──────── Provided records
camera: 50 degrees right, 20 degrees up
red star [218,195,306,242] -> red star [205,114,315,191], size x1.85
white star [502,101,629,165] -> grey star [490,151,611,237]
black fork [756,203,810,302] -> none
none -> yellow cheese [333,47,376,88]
────────────────
──────── Provided records
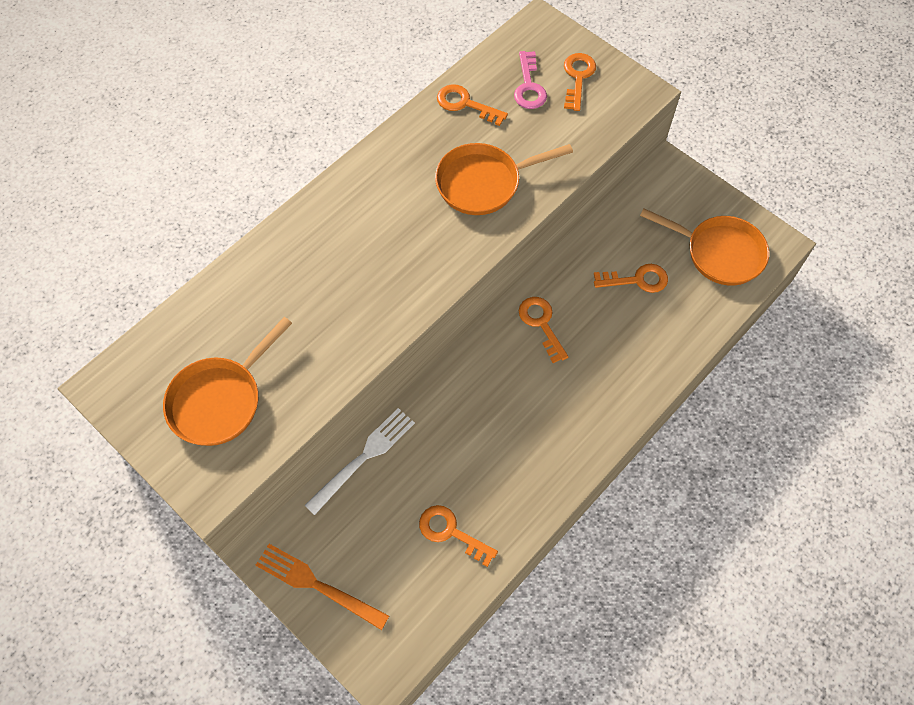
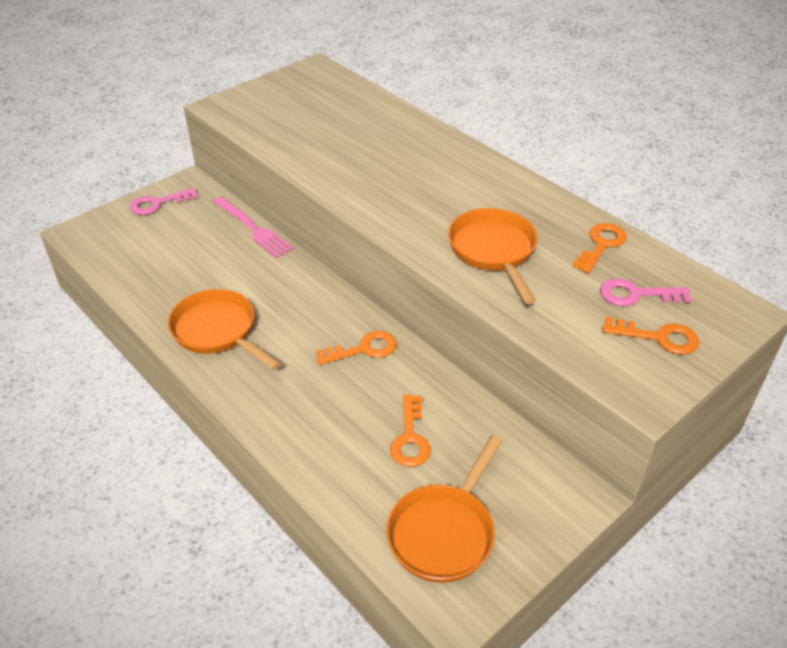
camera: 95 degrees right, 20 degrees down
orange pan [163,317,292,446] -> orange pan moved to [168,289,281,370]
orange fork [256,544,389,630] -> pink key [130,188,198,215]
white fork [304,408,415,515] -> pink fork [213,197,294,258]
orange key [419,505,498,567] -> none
────────────────
In the data above, start at the line that has "camera: 50 degrees right, 20 degrees up", stop after the line that has "none -> yellow cheese [333,47,376,88]", and print every line in between exactly as it stands.

**Your response**
camera: 50 degrees right, 20 degrees up
red star [218,195,306,242] -> red star [205,114,315,191], size x1.85
white star [502,101,629,165] -> grey star [490,151,611,237]
black fork [756,203,810,302] -> none
none -> yellow cheese [333,47,376,88]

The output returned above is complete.